→ **PROBLEM REQUIREMENTS**: Word for word and without images, reproduce the listing that follows.

→ **INFORMATION SUPPLIED**:
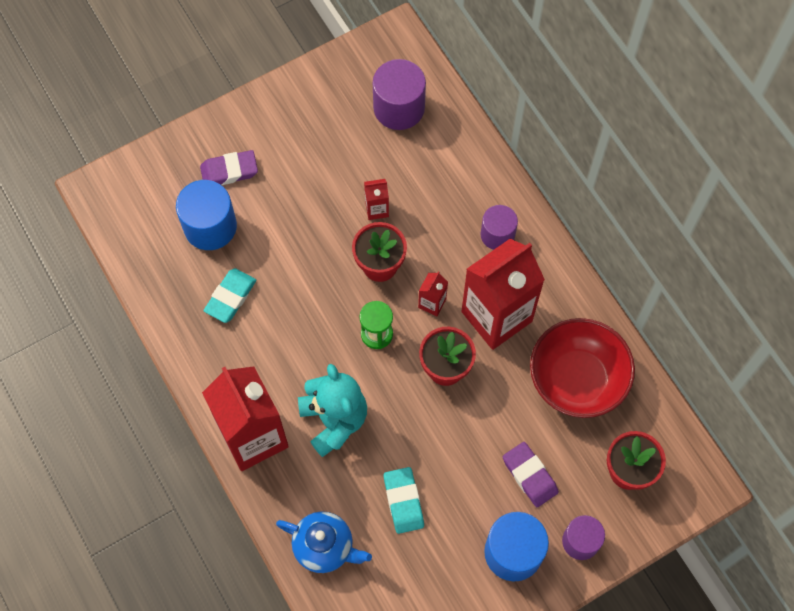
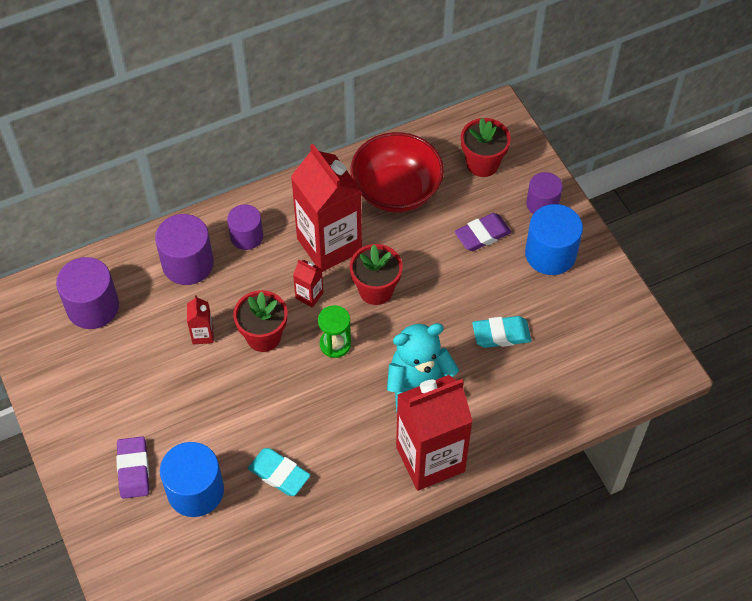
camera: 85 degrees left, 10 degrees down
(325, 547) = (541, 402): blue teapot -> none
(458, 184) = (188, 263): none -> purple cylinder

→ **TASK SOLUTION**:
camera: 85 degrees left, 10 degrees down
(325, 547) = (541, 402): blue teapot -> none
(458, 184) = (188, 263): none -> purple cylinder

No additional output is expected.